- What you will do -
Through the last line of the entries, please copy every line exactly, starting with the one that contains "RELAY pin IN1: 14 -> 8".

- Stored items -
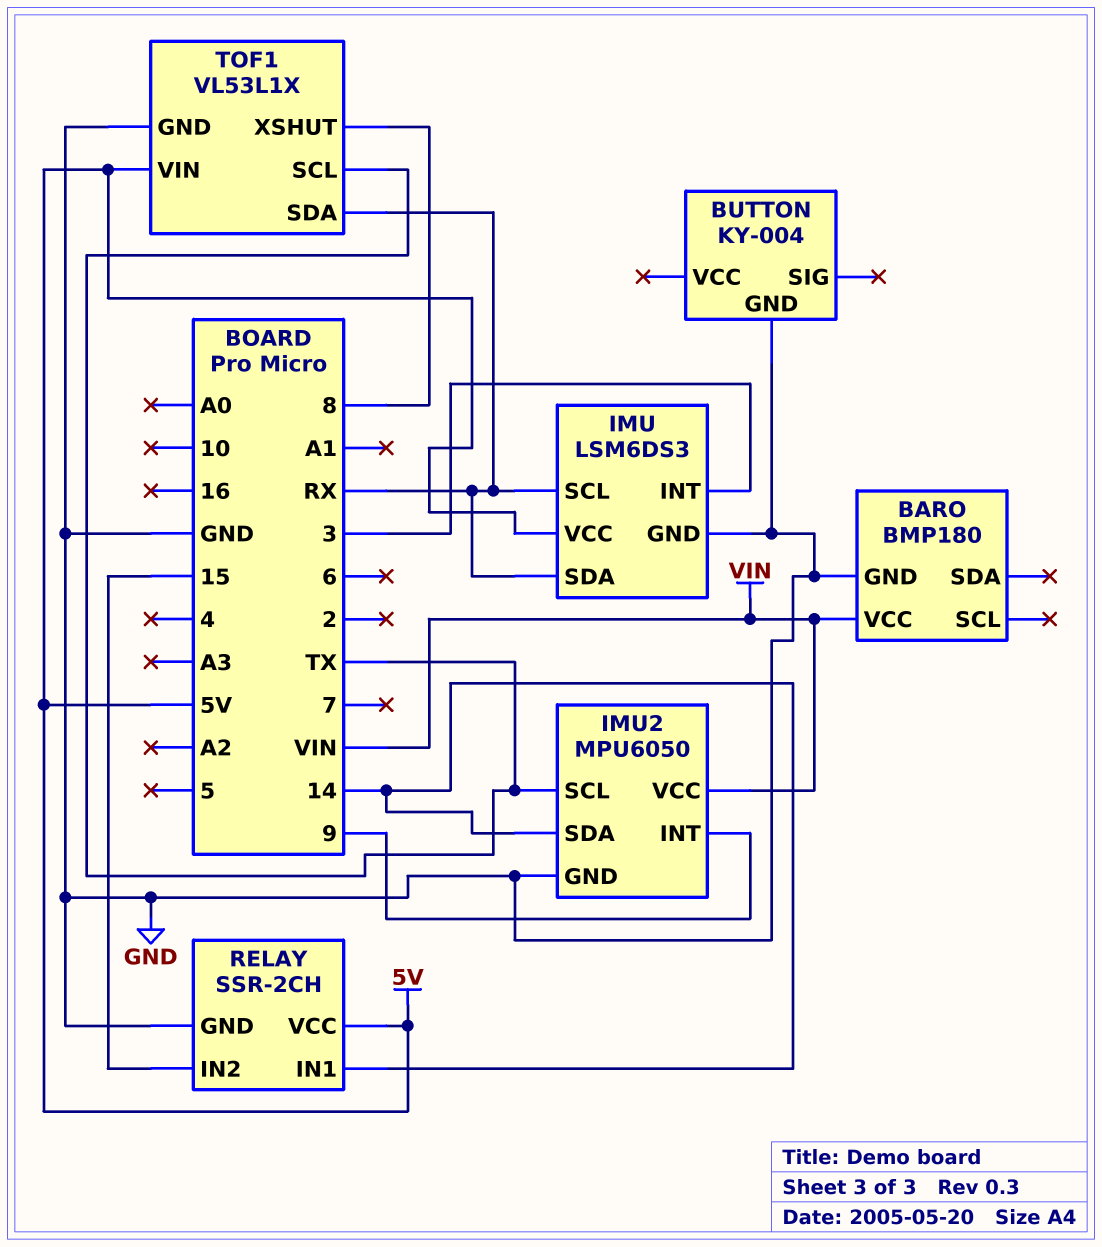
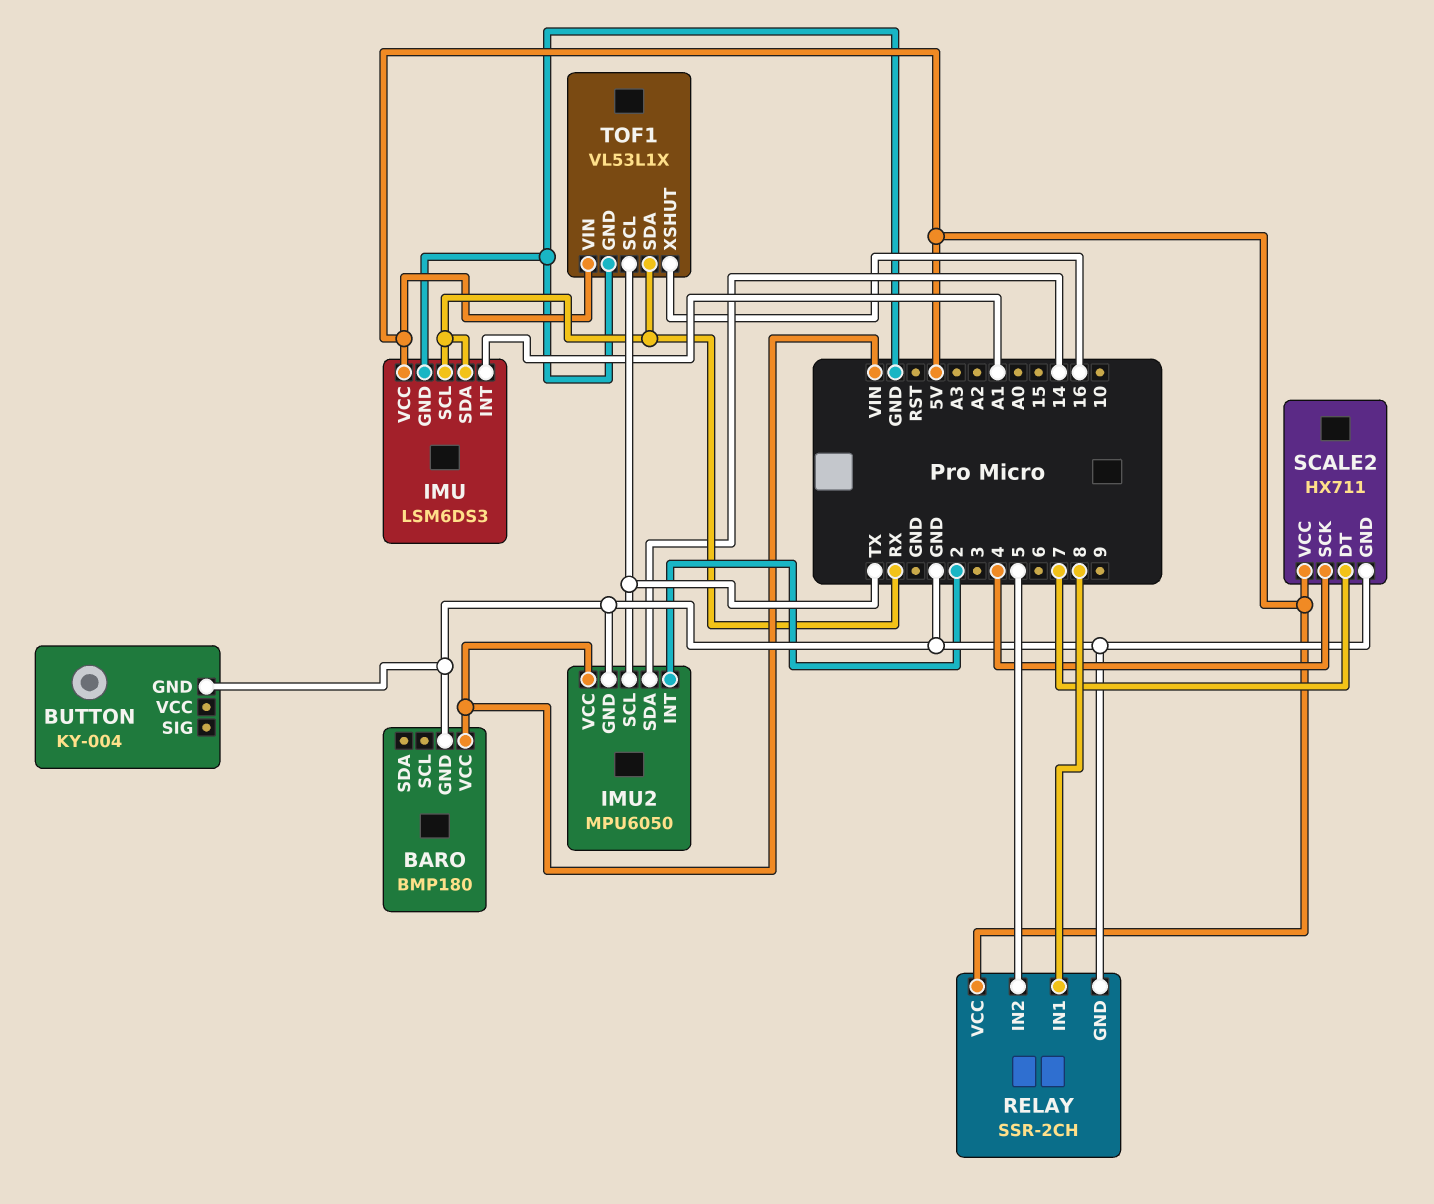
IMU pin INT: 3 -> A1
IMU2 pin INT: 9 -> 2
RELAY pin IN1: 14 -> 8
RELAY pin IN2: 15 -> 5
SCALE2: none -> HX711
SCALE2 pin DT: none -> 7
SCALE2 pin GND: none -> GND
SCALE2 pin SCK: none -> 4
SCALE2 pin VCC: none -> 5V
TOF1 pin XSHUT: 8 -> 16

- Response box -
RELAY pin IN1: 14 -> 8
RELAY pin IN2: 15 -> 5
SCALE2: none -> HX711
SCALE2 pin DT: none -> 7
SCALE2 pin GND: none -> GND
SCALE2 pin SCK: none -> 4
SCALE2 pin VCC: none -> 5V
TOF1 pin XSHUT: 8 -> 16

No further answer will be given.